**WRITTEN TASK**
Quote the entries below from the line with "(334, 383) = (794, 221): pink" through the line with "(613, 307) = (547, 135): blue", both ends included, and only those lines.

**DATA LISTING**

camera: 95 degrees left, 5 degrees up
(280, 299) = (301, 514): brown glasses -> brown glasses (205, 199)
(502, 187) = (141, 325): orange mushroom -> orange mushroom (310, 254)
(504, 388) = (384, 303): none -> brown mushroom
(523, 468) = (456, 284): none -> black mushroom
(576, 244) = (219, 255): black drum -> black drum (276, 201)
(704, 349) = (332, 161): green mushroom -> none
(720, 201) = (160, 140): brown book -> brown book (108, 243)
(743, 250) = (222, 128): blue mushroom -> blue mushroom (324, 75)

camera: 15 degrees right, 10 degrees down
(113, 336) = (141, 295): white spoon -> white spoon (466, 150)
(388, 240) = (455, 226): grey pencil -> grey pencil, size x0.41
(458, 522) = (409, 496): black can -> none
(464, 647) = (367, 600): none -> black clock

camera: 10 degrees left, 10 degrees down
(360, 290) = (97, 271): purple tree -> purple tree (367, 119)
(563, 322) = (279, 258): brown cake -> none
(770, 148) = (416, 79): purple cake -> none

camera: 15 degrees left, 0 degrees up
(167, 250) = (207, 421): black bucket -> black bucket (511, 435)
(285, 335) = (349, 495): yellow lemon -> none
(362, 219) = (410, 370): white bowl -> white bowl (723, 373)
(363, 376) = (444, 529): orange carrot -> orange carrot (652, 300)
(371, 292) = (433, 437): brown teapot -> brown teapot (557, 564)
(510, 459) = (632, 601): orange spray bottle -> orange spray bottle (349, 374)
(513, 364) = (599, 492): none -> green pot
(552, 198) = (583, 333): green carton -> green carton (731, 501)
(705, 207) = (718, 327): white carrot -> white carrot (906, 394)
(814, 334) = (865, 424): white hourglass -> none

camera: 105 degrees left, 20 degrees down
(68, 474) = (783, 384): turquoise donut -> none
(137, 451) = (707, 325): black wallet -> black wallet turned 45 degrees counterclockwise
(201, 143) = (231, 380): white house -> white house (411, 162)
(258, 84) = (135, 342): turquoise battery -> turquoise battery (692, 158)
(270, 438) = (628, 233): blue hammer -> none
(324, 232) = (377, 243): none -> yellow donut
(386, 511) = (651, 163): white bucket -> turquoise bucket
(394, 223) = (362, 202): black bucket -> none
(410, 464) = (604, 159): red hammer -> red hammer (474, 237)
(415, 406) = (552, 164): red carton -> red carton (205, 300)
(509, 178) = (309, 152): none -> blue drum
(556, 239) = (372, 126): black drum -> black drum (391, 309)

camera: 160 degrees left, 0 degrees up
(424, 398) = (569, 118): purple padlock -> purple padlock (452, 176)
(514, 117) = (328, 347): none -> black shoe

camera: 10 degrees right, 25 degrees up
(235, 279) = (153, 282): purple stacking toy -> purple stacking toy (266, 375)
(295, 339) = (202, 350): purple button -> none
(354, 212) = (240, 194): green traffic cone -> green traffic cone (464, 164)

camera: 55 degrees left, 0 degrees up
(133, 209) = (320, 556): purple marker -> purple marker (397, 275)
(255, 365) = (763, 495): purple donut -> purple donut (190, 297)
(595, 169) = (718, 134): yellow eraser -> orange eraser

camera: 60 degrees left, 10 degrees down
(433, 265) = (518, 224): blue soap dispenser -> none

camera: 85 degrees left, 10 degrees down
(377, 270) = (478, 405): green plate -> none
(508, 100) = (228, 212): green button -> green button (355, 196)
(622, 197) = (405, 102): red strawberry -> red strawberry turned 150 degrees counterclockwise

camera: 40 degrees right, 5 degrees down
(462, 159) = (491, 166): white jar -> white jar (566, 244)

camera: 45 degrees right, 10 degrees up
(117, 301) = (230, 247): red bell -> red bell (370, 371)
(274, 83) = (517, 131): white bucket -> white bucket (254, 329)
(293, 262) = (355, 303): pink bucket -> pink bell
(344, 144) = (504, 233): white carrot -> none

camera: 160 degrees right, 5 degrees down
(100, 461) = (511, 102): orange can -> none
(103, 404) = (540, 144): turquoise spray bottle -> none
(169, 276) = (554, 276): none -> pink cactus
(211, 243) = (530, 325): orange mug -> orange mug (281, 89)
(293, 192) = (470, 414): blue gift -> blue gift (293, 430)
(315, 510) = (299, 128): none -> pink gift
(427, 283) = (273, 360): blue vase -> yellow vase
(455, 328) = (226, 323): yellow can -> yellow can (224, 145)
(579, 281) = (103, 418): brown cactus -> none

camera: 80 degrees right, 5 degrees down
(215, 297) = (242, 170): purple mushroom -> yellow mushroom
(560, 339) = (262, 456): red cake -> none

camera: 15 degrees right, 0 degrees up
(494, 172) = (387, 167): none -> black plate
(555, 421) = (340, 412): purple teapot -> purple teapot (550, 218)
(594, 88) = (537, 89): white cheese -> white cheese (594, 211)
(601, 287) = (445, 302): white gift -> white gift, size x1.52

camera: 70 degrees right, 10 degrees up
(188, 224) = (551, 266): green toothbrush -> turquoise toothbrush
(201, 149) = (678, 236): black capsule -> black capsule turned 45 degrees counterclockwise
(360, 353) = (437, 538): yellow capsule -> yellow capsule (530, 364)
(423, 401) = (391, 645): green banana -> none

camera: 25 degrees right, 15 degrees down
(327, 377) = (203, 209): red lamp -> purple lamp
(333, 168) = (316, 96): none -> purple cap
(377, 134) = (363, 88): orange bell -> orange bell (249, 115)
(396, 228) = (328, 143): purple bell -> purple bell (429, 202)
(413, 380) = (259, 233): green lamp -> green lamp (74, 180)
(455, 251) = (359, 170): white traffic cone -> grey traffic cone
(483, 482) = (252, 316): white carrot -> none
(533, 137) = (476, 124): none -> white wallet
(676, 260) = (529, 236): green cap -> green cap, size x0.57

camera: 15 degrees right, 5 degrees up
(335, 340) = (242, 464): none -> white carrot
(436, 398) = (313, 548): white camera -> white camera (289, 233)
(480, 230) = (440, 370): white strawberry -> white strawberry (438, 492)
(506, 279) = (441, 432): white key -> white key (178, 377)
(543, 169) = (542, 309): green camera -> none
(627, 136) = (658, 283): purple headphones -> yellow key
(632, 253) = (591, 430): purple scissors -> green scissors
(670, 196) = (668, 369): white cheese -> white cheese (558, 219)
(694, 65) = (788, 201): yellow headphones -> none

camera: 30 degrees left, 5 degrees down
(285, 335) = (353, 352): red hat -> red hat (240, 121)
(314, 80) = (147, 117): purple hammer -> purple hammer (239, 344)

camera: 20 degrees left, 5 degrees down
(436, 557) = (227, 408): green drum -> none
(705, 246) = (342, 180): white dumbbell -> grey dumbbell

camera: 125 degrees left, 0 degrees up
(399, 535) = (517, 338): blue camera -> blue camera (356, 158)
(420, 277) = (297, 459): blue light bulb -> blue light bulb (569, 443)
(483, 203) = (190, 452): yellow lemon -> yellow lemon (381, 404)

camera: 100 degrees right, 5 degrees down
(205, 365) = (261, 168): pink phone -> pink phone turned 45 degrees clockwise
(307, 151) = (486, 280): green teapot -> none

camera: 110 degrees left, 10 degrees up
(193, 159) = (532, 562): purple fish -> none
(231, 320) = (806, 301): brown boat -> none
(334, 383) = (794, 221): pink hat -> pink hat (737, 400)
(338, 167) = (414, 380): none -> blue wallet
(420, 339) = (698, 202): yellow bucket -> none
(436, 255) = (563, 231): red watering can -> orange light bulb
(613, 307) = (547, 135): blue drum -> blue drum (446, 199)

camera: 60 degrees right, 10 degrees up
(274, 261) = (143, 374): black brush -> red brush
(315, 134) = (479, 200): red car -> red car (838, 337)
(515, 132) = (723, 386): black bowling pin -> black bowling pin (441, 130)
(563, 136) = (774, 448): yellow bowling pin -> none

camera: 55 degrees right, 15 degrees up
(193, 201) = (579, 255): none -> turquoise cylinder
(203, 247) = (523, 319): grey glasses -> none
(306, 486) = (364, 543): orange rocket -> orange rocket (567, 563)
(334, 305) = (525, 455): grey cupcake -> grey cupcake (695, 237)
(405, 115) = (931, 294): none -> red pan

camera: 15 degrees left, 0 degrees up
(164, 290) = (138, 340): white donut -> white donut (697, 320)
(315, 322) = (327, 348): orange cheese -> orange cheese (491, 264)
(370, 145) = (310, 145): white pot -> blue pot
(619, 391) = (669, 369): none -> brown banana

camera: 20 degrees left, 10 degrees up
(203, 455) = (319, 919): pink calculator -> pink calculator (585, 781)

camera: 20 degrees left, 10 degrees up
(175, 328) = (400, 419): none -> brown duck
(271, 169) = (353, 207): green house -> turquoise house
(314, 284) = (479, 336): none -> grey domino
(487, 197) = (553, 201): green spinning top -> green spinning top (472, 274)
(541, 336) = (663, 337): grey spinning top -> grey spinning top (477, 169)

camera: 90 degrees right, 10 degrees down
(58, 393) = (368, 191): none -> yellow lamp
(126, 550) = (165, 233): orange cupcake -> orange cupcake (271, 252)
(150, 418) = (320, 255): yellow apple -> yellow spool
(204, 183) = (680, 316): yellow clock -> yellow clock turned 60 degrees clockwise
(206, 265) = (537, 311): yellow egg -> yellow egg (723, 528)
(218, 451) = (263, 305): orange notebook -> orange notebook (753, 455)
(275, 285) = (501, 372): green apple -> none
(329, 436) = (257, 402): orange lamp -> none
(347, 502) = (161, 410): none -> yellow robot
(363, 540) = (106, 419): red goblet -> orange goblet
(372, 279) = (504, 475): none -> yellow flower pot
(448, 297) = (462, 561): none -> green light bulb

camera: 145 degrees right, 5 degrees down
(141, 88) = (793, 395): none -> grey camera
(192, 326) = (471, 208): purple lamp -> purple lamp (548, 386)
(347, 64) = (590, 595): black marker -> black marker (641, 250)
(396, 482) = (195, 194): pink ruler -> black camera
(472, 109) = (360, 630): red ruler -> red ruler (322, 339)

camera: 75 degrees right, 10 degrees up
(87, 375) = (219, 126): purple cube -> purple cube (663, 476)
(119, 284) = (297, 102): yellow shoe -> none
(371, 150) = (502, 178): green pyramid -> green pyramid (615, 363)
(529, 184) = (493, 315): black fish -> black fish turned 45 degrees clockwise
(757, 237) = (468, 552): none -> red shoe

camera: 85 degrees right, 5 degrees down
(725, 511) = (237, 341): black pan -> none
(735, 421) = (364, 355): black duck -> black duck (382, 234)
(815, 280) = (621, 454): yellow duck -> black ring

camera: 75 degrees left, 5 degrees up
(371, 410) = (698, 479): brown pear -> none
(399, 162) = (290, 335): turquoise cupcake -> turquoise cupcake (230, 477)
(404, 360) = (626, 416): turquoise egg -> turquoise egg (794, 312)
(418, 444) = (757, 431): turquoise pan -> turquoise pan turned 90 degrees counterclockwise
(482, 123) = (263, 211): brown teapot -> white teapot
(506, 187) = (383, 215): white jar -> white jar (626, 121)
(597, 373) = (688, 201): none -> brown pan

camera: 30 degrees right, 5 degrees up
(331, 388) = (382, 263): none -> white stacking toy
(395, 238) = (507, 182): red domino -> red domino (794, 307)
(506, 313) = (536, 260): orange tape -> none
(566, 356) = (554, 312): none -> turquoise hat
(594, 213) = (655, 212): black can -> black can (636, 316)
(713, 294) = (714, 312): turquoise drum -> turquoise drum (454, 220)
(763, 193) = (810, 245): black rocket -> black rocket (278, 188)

**RESULT BELOW**
(334, 383) = (794, 221): pink hat -> pink hat (737, 400)
(338, 167) = (414, 380): none -> blue wallet
(420, 339) = (698, 202): yellow bucket -> none
(436, 255) = (563, 231): red watering can -> orange light bulb
(613, 307) = (547, 135): blue drum -> blue drum (446, 199)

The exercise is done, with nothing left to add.